| WHAT TO WORK ON |
What you hand back must match the records word for word, with no pictures.

| Entries taken from a collection |
|---|
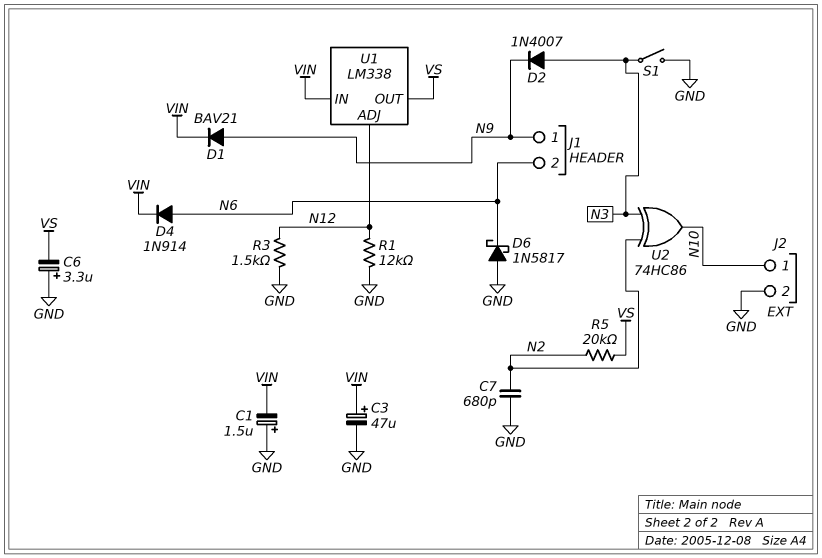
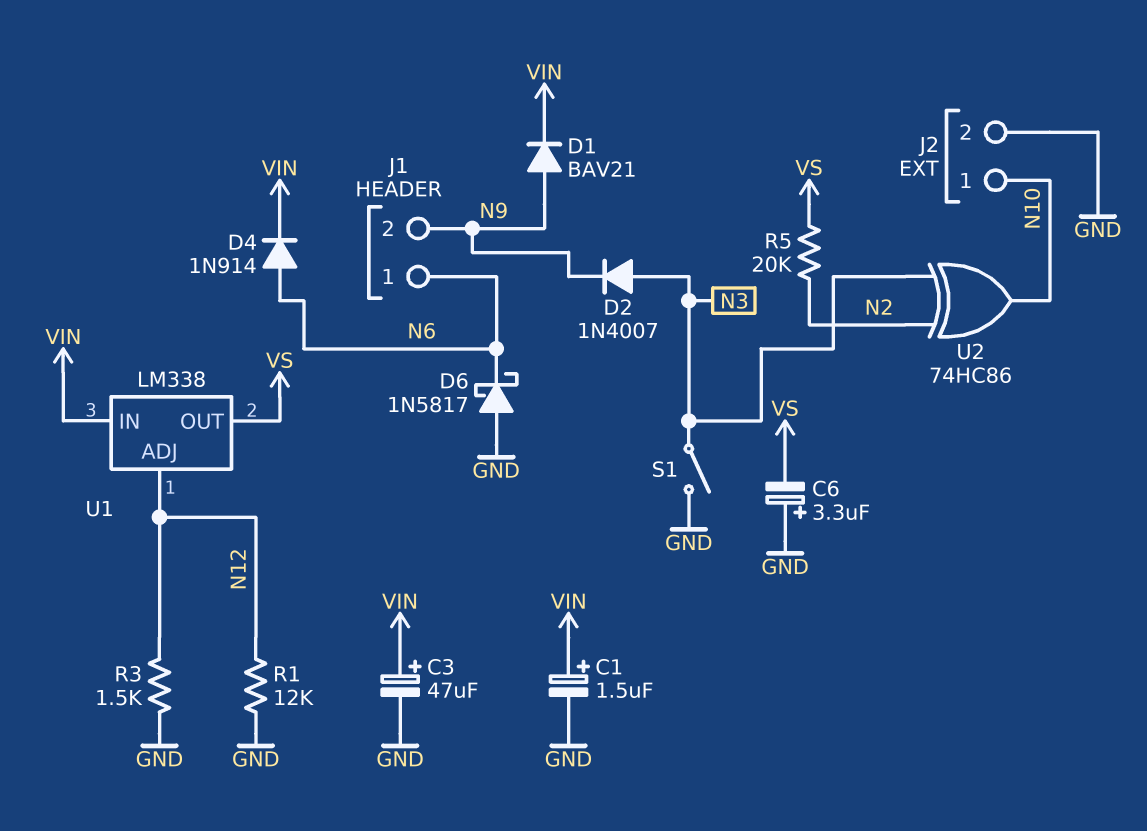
C1: 1.5uF (plus GND, minus VIN) -> 1.5uF (plus VIN, minus GND)
C7: 680pF (GND, N2) -> none
J1 pin 1: N9 -> N6
J1 pin 2: N6 -> N9

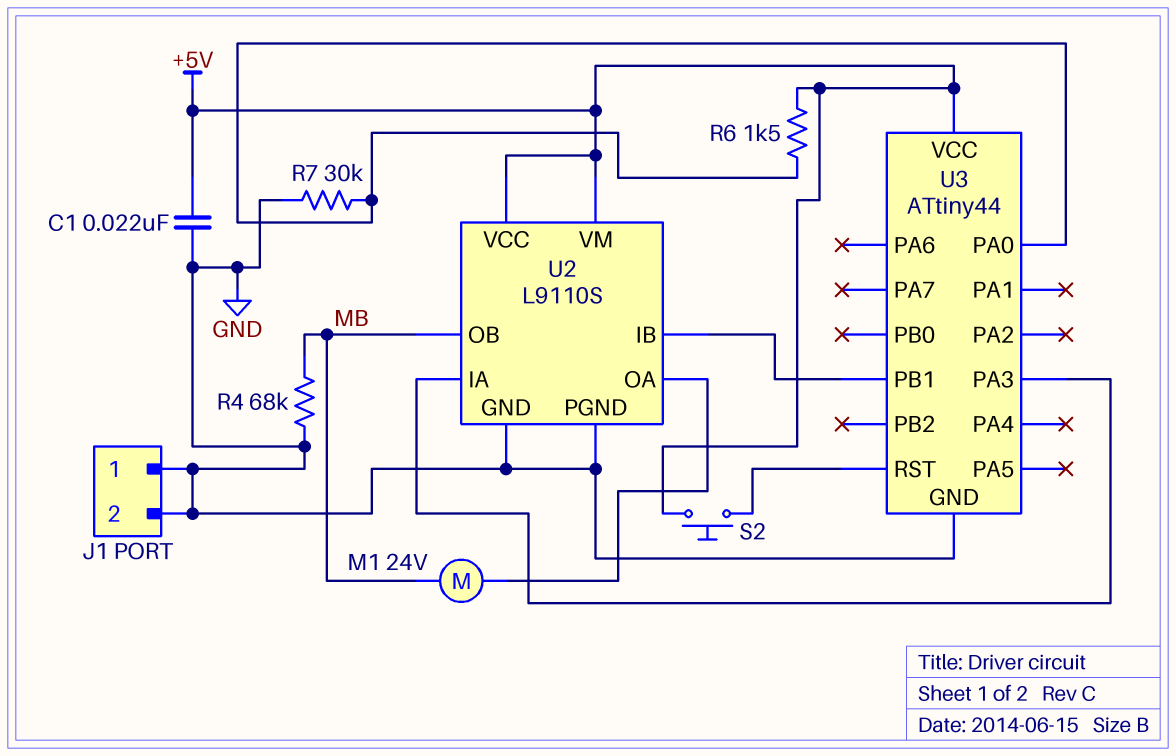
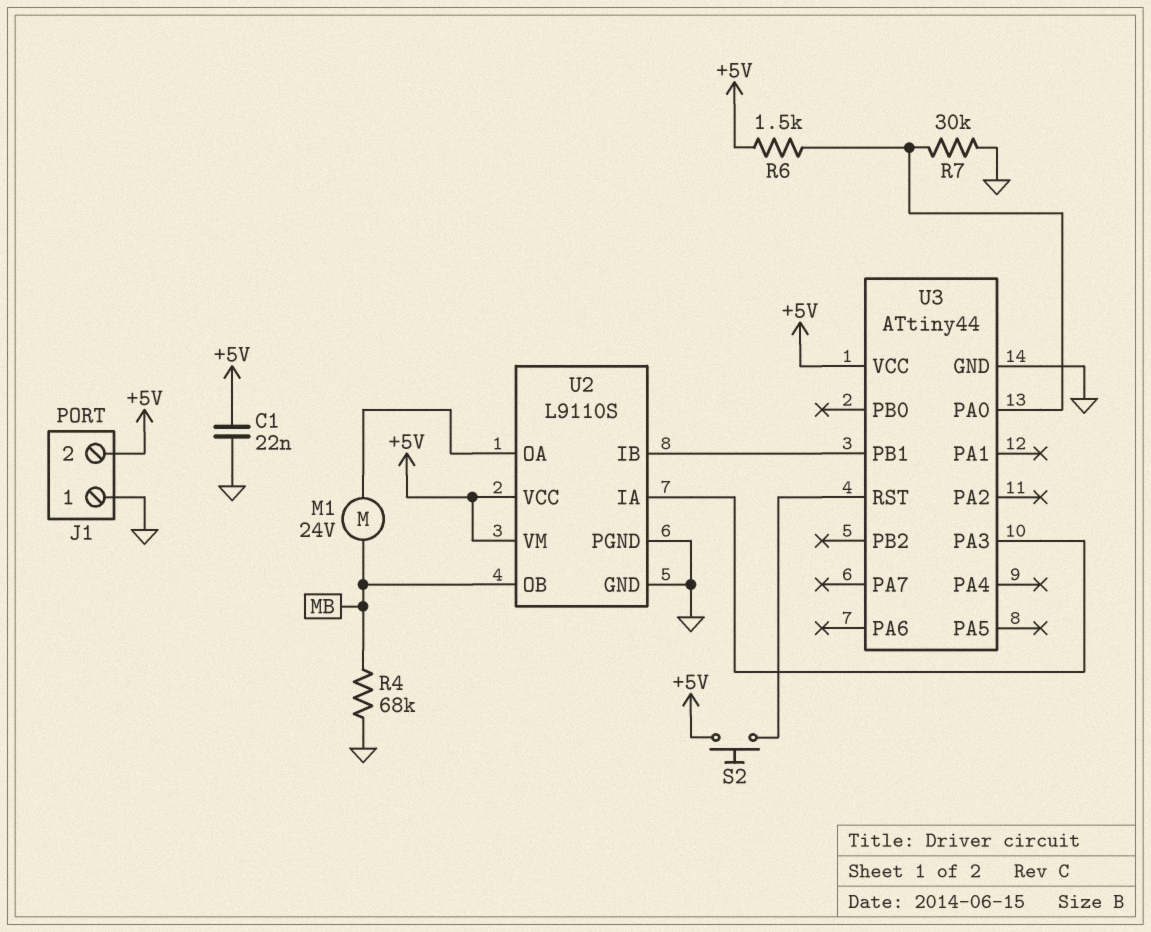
J1 pin 2: GND -> +5V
|---|
| EXERCISE RESPONSE |
C1: 1.5uF (plus GND, minus VIN) -> 1.5uF (plus VIN, minus GND)
C7: 680pF (GND, N2) -> none
J1 pin 1: N9 -> N6
J1 pin 2: N6 -> N9

J1 pin 2: GND -> +5V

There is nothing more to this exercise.